-- start of Working data --
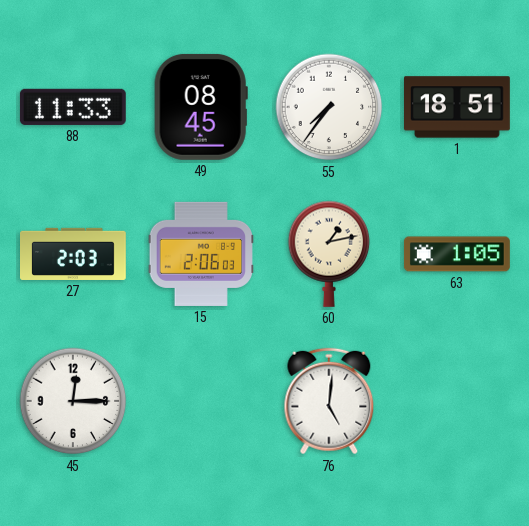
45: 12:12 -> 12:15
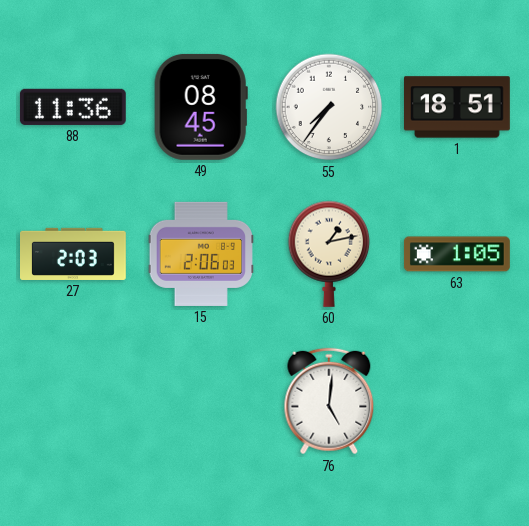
88: 11:33 -> 11:36
45: 12:15 -> none
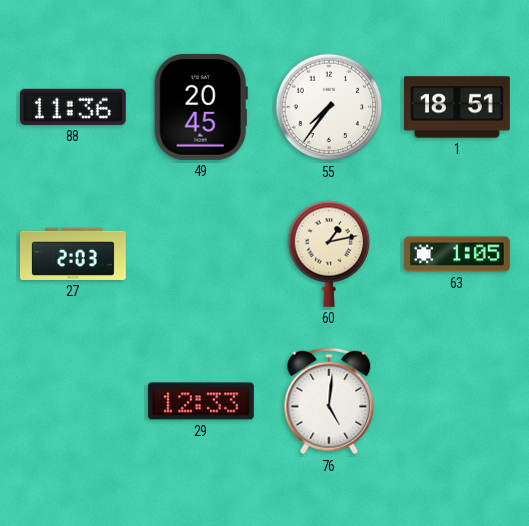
49: 08:45 -> 20:45
15: 2:06 -> none
29: none -> 12:33
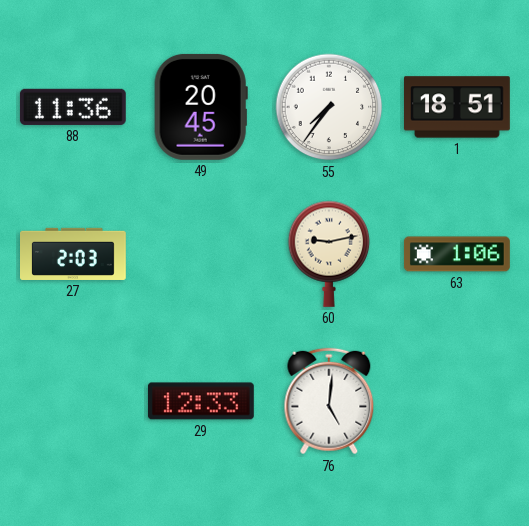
60: 1:13 -> 9:13
63: 1:05 -> 1:06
-- end of Working data --
Task to carry out: Swap every "none" in the lines for "blank", change nothing else, and omit the pictures.

Solution to the exercise:
45: 12:12 -> 12:15
88: 11:33 -> 11:36
45: 12:15 -> blank
49: 08:45 -> 20:45
15: 2:06 -> blank
29: blank -> 12:33
60: 1:13 -> 9:13
63: 1:05 -> 1:06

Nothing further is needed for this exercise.